Work instructions:
Repeat the listing below word for word, from its first line through the line containing "40: (360, 1128)", including that line, and stop there.

# start of Data

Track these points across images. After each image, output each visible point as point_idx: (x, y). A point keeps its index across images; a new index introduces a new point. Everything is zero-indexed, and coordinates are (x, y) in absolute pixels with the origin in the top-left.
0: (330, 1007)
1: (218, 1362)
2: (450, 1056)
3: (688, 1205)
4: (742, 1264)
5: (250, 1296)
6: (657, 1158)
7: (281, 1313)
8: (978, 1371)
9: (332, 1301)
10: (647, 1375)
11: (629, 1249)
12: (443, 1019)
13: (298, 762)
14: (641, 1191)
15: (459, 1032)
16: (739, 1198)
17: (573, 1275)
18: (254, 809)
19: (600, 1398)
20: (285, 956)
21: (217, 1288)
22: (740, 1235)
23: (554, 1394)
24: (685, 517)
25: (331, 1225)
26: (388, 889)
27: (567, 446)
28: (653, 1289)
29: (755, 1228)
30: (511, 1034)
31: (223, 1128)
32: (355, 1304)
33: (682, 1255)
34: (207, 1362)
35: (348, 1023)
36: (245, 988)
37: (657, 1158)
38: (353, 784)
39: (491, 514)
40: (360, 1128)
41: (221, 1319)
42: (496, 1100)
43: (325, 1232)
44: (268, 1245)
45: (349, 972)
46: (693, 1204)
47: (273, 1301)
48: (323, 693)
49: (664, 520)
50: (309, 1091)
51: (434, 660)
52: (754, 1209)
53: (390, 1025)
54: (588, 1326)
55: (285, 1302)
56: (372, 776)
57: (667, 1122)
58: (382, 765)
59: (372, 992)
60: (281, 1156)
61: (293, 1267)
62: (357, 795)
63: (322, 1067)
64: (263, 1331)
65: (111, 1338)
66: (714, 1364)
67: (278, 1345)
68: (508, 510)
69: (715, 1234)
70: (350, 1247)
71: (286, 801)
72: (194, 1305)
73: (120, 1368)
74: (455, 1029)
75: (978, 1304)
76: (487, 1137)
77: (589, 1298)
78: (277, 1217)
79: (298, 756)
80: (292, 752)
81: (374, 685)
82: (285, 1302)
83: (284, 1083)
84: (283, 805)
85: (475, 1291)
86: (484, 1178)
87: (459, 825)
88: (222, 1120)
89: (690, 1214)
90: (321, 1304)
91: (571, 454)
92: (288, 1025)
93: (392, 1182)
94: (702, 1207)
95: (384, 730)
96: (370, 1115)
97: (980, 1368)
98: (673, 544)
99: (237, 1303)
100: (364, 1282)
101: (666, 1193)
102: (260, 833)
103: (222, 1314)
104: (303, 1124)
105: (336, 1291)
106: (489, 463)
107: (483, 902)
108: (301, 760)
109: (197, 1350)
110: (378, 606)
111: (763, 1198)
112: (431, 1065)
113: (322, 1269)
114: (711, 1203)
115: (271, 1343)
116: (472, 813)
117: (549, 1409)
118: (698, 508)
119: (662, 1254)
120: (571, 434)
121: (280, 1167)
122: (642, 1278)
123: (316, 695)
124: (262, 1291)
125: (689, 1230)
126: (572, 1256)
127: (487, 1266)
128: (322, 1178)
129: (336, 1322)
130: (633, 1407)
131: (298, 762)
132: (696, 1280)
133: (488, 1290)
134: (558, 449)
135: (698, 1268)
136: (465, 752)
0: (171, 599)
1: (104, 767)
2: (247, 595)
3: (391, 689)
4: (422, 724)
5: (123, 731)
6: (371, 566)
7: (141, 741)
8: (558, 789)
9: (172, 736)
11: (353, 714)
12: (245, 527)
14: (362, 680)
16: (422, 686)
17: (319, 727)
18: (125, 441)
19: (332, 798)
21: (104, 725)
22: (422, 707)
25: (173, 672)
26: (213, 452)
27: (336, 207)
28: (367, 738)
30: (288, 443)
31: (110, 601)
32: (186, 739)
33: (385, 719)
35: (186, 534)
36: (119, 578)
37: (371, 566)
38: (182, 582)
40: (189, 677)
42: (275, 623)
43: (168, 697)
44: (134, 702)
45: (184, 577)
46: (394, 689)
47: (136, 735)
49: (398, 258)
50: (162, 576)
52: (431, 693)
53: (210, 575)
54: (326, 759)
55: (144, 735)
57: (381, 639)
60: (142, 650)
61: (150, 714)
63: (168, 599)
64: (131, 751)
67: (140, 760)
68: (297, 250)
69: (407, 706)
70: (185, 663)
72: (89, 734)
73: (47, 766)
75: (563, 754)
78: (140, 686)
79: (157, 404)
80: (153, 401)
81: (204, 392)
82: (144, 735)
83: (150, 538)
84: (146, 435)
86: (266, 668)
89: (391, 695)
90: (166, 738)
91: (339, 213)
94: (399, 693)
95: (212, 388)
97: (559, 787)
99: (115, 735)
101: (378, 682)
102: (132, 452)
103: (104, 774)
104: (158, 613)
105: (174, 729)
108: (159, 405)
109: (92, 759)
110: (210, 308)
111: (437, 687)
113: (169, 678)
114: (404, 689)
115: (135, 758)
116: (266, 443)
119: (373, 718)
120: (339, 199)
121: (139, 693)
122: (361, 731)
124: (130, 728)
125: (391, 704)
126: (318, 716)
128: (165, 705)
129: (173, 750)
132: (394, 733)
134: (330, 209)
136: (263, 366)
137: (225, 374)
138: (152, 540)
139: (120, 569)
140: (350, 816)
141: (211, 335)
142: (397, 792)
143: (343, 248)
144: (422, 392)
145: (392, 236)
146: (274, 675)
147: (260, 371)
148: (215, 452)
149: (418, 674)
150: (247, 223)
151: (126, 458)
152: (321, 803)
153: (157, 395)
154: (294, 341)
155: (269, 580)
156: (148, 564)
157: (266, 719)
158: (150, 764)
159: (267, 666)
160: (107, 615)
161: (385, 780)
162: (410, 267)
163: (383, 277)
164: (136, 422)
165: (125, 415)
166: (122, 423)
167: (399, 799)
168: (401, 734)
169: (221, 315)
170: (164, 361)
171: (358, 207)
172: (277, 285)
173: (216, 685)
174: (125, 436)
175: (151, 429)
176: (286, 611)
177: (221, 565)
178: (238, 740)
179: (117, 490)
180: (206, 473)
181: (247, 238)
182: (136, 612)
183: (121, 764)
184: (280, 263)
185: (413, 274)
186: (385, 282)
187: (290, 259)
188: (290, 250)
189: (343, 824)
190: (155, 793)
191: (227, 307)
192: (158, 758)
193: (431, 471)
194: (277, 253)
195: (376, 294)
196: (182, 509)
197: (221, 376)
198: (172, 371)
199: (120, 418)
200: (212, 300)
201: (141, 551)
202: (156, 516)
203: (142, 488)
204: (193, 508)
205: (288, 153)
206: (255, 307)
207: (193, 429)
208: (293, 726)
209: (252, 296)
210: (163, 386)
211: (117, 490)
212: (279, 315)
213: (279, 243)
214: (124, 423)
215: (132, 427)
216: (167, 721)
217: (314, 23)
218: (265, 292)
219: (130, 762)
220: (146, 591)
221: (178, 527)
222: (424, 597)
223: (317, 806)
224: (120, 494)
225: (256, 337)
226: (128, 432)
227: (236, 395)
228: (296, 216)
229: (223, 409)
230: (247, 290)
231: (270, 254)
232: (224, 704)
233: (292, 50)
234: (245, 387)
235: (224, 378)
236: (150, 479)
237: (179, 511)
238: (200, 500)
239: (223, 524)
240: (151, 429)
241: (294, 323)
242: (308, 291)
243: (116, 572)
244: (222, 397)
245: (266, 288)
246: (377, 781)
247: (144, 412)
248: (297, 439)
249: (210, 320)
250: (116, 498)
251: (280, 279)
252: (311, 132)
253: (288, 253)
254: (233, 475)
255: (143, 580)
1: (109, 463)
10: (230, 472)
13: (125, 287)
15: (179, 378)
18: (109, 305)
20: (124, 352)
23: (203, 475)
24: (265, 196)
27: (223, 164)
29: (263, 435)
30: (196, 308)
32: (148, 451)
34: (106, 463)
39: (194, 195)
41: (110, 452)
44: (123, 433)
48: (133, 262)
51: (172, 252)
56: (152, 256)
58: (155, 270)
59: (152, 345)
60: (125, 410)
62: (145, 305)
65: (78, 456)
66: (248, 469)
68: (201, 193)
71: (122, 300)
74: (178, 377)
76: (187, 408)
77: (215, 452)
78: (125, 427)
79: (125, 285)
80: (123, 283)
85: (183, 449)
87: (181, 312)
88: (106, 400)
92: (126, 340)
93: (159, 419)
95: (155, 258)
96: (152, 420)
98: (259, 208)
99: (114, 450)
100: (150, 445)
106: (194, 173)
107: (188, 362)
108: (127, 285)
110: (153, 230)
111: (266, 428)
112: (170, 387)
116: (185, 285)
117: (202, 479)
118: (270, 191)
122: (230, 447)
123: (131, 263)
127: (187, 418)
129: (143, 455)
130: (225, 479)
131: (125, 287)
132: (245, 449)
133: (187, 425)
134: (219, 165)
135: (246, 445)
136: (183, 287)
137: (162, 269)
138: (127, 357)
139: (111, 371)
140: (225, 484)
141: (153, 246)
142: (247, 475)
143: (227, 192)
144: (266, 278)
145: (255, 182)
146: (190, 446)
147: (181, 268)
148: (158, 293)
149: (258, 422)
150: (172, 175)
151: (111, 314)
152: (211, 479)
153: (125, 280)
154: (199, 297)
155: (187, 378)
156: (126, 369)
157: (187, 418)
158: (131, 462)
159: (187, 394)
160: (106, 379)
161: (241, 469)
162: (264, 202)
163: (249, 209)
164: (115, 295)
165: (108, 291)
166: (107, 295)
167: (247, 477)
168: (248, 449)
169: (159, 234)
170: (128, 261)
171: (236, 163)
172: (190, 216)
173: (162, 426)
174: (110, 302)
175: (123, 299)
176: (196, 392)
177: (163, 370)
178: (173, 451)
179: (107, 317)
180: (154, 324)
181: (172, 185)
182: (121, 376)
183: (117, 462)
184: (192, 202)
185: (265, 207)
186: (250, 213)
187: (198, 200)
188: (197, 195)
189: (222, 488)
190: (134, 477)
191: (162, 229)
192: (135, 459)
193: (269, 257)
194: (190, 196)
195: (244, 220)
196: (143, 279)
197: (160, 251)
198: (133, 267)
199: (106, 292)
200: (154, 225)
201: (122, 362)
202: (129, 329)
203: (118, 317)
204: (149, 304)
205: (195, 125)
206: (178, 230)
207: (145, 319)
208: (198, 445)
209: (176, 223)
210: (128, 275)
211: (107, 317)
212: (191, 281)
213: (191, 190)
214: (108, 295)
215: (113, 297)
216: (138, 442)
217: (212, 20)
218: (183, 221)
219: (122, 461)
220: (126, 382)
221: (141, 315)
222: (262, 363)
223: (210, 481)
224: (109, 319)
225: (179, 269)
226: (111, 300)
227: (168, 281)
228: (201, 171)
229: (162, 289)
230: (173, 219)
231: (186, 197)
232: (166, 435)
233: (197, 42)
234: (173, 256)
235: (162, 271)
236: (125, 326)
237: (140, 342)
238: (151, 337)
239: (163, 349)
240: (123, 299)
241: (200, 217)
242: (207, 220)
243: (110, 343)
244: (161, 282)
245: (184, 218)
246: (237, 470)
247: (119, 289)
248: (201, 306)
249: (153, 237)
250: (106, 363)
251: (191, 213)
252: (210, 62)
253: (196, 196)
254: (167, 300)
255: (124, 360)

# end of Data

Output below:
Track these points across images. After each image, output each visible point as point_idx: (x, y). A point keeps its index across images; a new index introduces a new point. Everything is zero-indexed, and coordinates are (x, y) in absolute pixels with the origin in the top-left.
0: (330, 1007)
1: (218, 1362)
2: (450, 1056)
3: (688, 1205)
4: (742, 1264)
5: (250, 1296)
6: (657, 1158)
7: (281, 1313)
8: (978, 1371)
9: (332, 1301)
10: (647, 1375)
11: (629, 1249)
12: (443, 1019)
13: (298, 762)
14: (641, 1191)
15: (459, 1032)
16: (739, 1198)
17: (573, 1275)
18: (254, 809)
19: (600, 1398)
20: (285, 956)
21: (217, 1288)
22: (740, 1235)
23: (554, 1394)
24: (685, 517)
25: (331, 1225)
26: (388, 889)
27: (567, 446)
28: (653, 1289)
29: (755, 1228)
30: (511, 1034)
31: (223, 1128)
32: (355, 1304)
33: (682, 1255)
34: (207, 1362)
35: (348, 1023)
36: (245, 988)
37: (657, 1158)
38: (353, 784)
39: (491, 514)
40: (360, 1128)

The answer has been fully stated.